• [Task description]: Report how many lines of these entries hold the string "NAND"; reply with the number alone.

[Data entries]

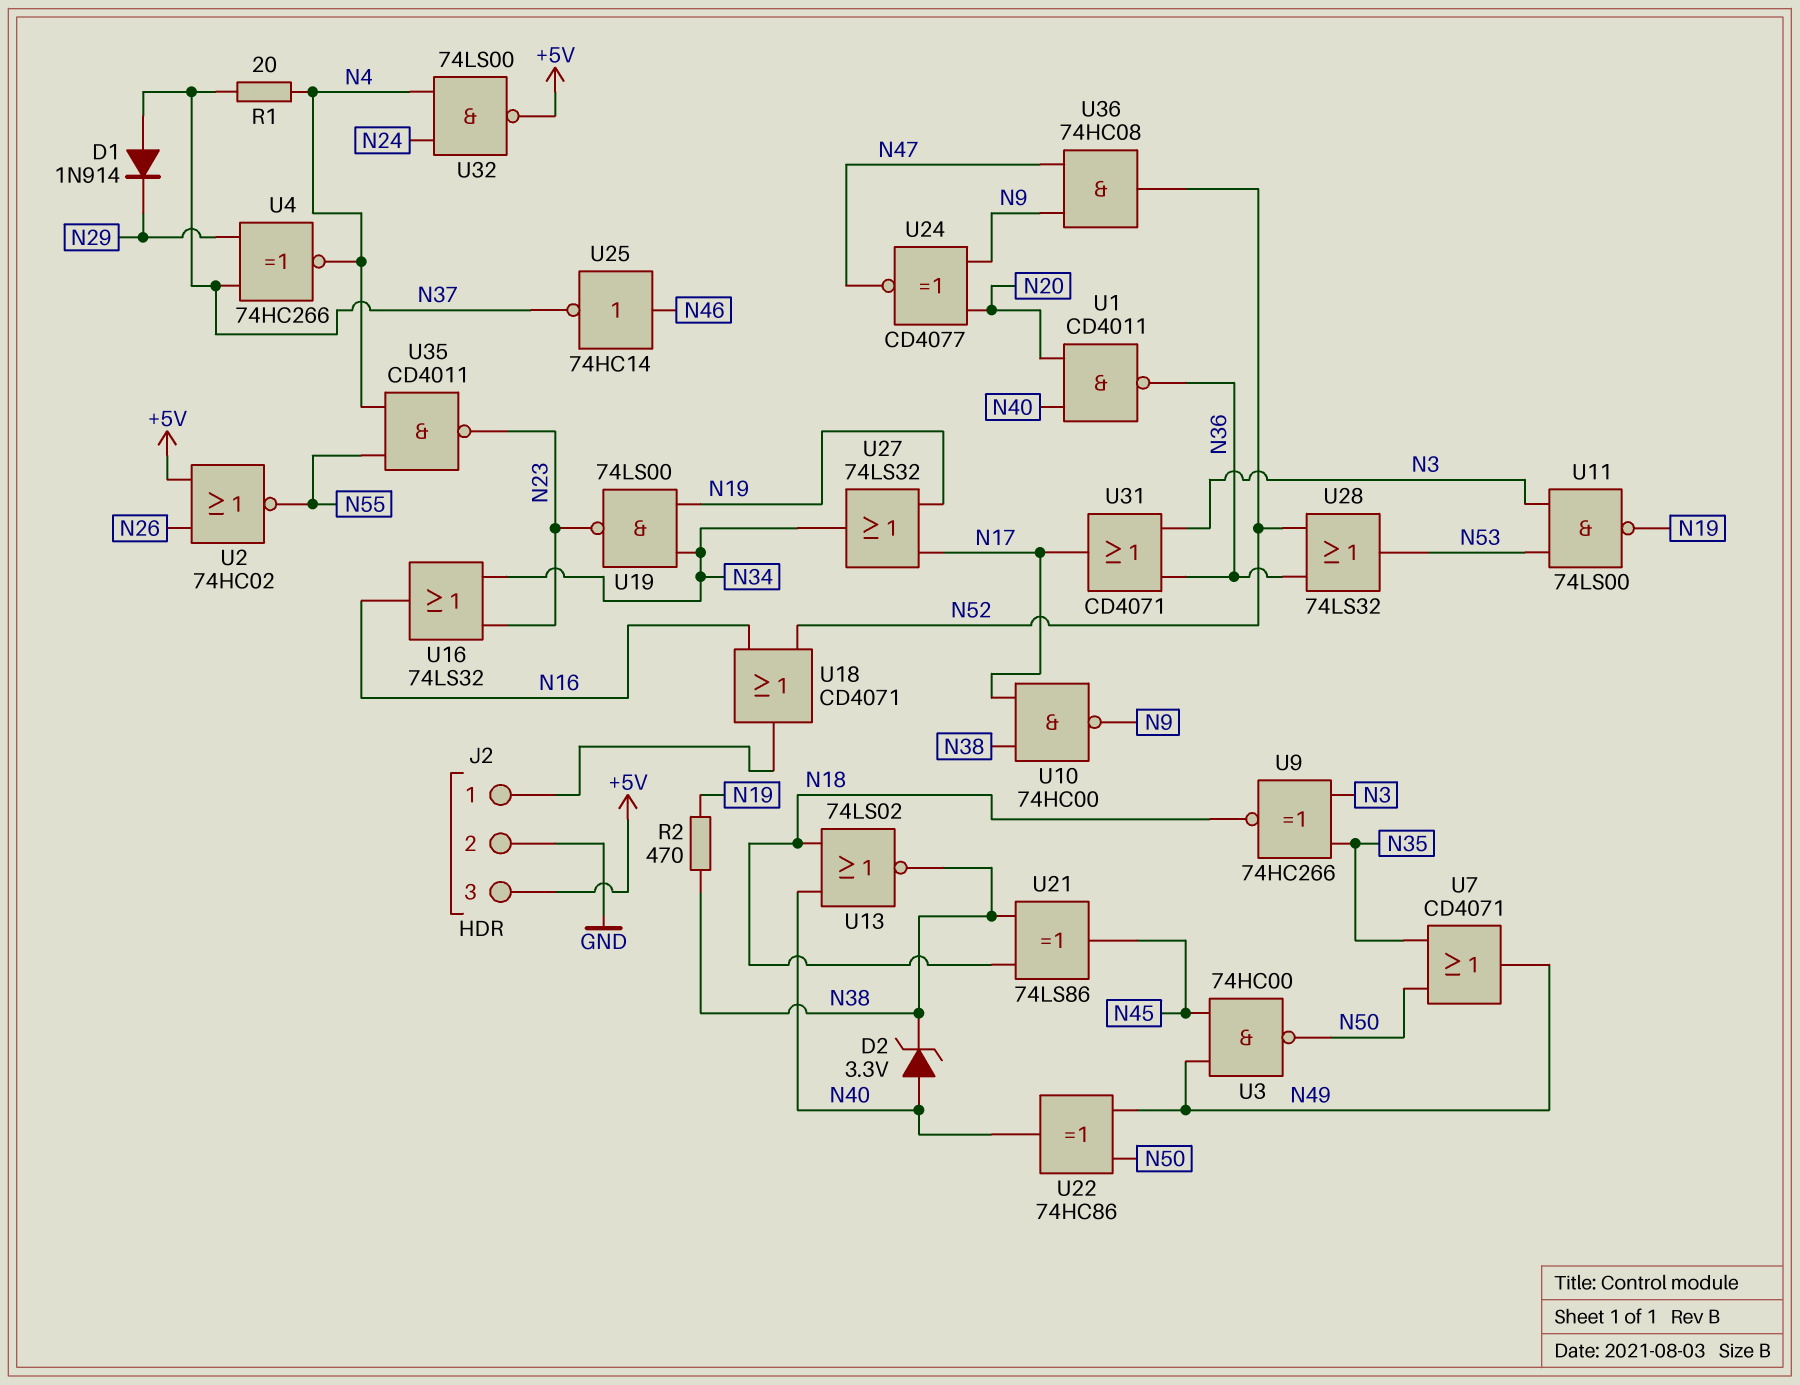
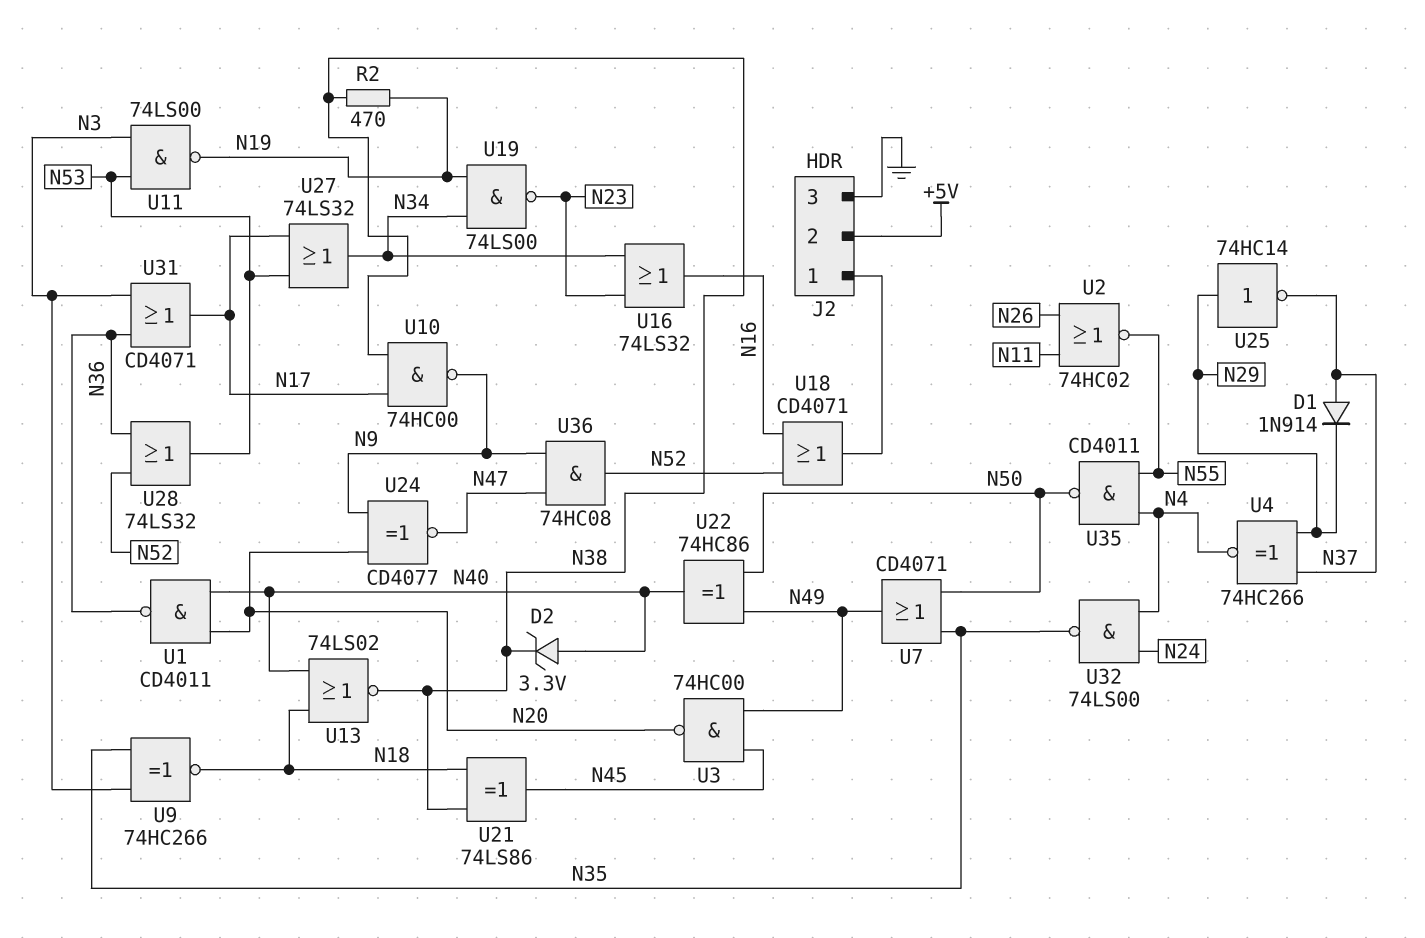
J2 pin 2: GND -> +5V
J2 pin 3: +5V -> GND
R1: 20 (N4, N37) -> none
U2: NOR 74HC02 (in +5V, in N26, out N55) -> NOR 74HC02 (in N11, in N26, out N55)
U3: NAND 74HC00 (in N45, in N49, out N50) -> NAND 74HC00 (in N45, in N49, out N20)
U25: NOT 74HC14 (in N46, out N37) -> NOT 74HC14 (in N29, out N37)
U27: OR 74LS32 (in N17, in N19, out N34) -> OR 74LS32 (in N17, in N53, out N34)
U32: NAND 74LS00 (in N4, in N24, out +5V) -> NAND 74LS00 (in N4, in N24, out N35)
U35: NAND CD4011 (in N4, in N55, out N23) -> NAND CD4011 (in N4, in N55, out N50)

• [Written solution]: 3